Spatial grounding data
================

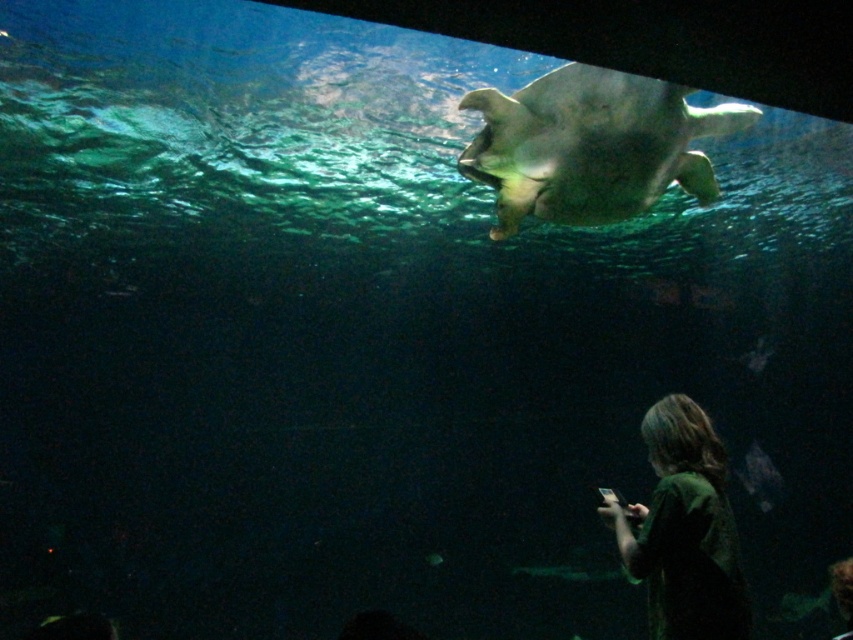
Based on the photo, does smooth gray turtle at upper center appear on the right side of dark green shirt at lower right?

No, smooth gray turtle at upper center is not to the right of dark green shirt at lower right.

Where is `smooth gray turtle at upper center`? This screenshot has height=640, width=853. smooth gray turtle at upper center is located at coordinates (590, 145).

The height and width of the screenshot is (640, 853). Identify the location of smooth gray turtle at upper center. (590, 145).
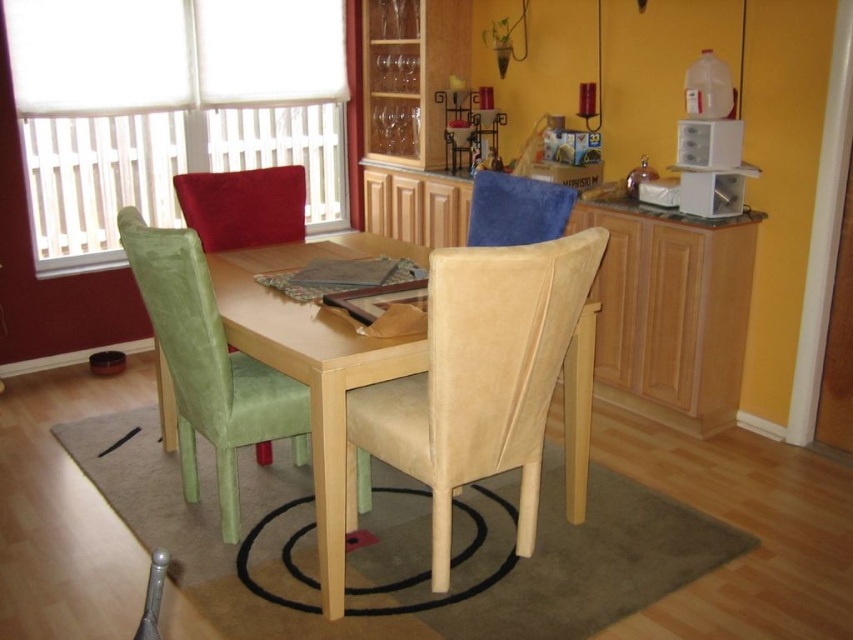
Question: Which object appears closest to the camera in this image?

Choices:
 (A) blue fabric chair at upper center
 (B) gray fabric at center
 (C) white matte window at upper left
 (D) green fabric chair at left

Answer: (D)

Question: Where is white matte window at upper left located in relation to blue fabric chair at upper center in the image?

Choices:
 (A) left
 (B) right

Answer: (A)

Question: Which object is closer to the camera taking this photo?

Choices:
 (A) white matte window at upper left
 (B) green fabric chair at left

Answer: (B)

Question: Which of the following is the farthest from the observer?

Choices:
 (A) white matte window at upper left
 (B) beige suede chair at center

Answer: (A)

Question: Is white matte window at upper left below blue fabric chair at upper center?

Choices:
 (A) no
 (B) yes

Answer: (A)

Question: Does white matte window at upper left have a lesser width compared to gray fabric at center?

Choices:
 (A) yes
 (B) no

Answer: (B)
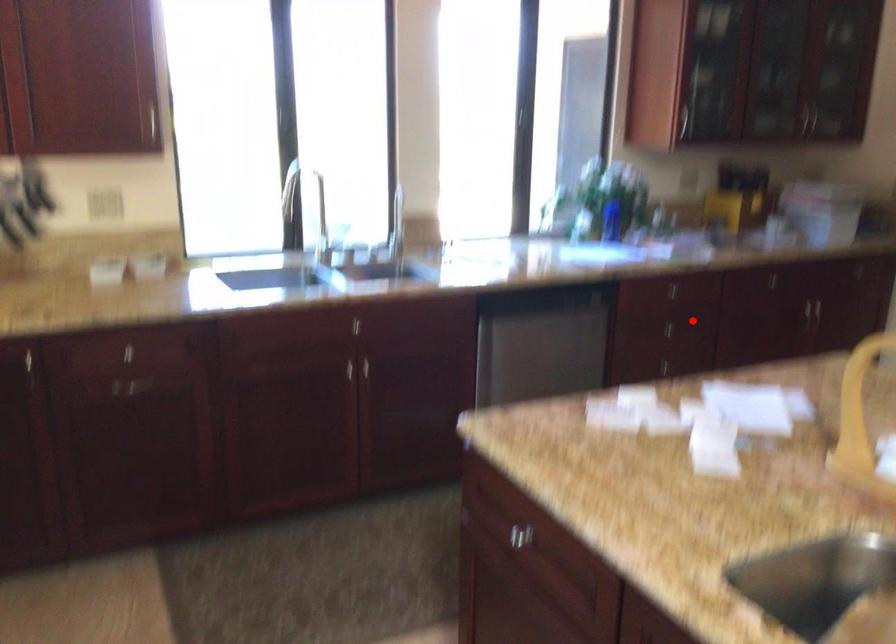
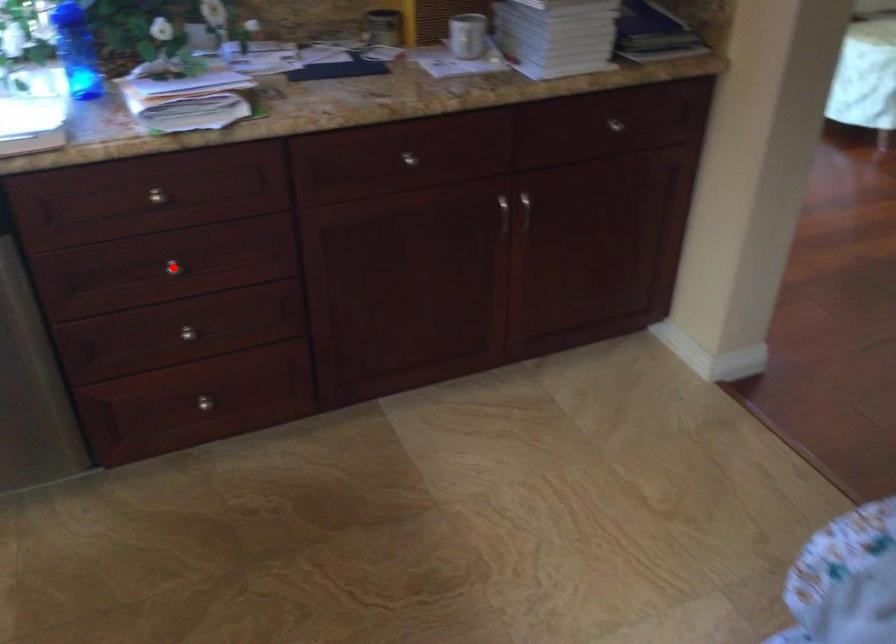
I am providing you with two images of the same scene from different viewpoints. A red point is marked on the first image and another point is marked on the second image. Does the point marked in image1 correspond to the same location as the one in image2?

Yes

================

Duplicate the items above word for word, from the start of the items through the line that contains "Question: Where is", including that line. Leave out the pictures.

**SOLUTION**
Based on the photo, does smooth gray turtle at upper center appear on the right side of dark green shirt at lower right?

No, smooth gray turtle at upper center is not to the right of dark green shirt at lower right.

Where is `smooth gray turtle at upper center`? This screenshot has height=640, width=853. smooth gray turtle at upper center is located at coordinates (590, 145).

The height and width of the screenshot is (640, 853). Identify the location of smooth gray turtle at upper center. (590, 145).
Question: Which object appears closest to the camera in this image?

Choices:
 (A) blue fabric chair at upper center
 (B) gray fabric at center
 (C) white matte window at upper left
 (D) green fabric chair at left

Answer: (D)

Question: Where is white matte window at upper left located in relation to blue fabric chair at upper center in the image?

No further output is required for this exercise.